**** SUPPLIED INFORMATION
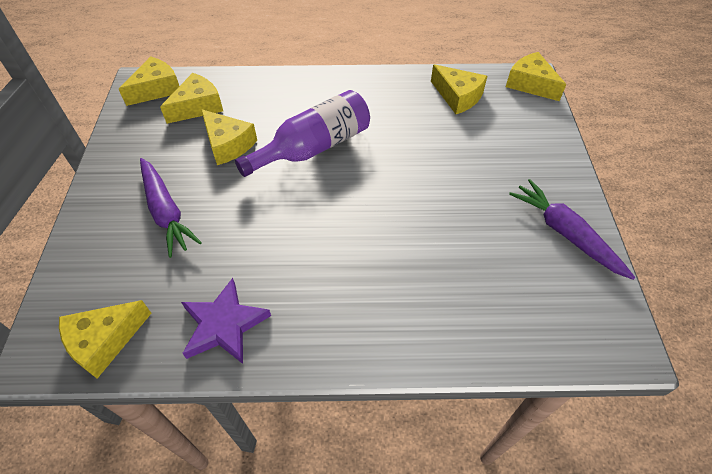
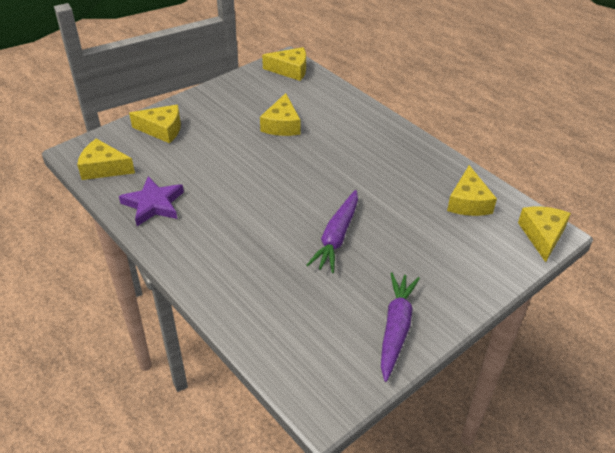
camera: 50 degrees right, 10 degrees down
(166, 212) = (204, 135): purple carrot -> purple carrot (336, 237)
(198, 106) = (297, 94): yellow cheese -> yellow cheese (162, 130)
(313, 148) = (324, 161): purple bottle -> none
********
# [BRIEF]
A faithful copy of all the lines above is needed, with the pictures omitted.

# [EXERCISE ANSWER]
camera: 50 degrees right, 10 degrees down
(166, 212) = (204, 135): purple carrot -> purple carrot (336, 237)
(198, 106) = (297, 94): yellow cheese -> yellow cheese (162, 130)
(313, 148) = (324, 161): purple bottle -> none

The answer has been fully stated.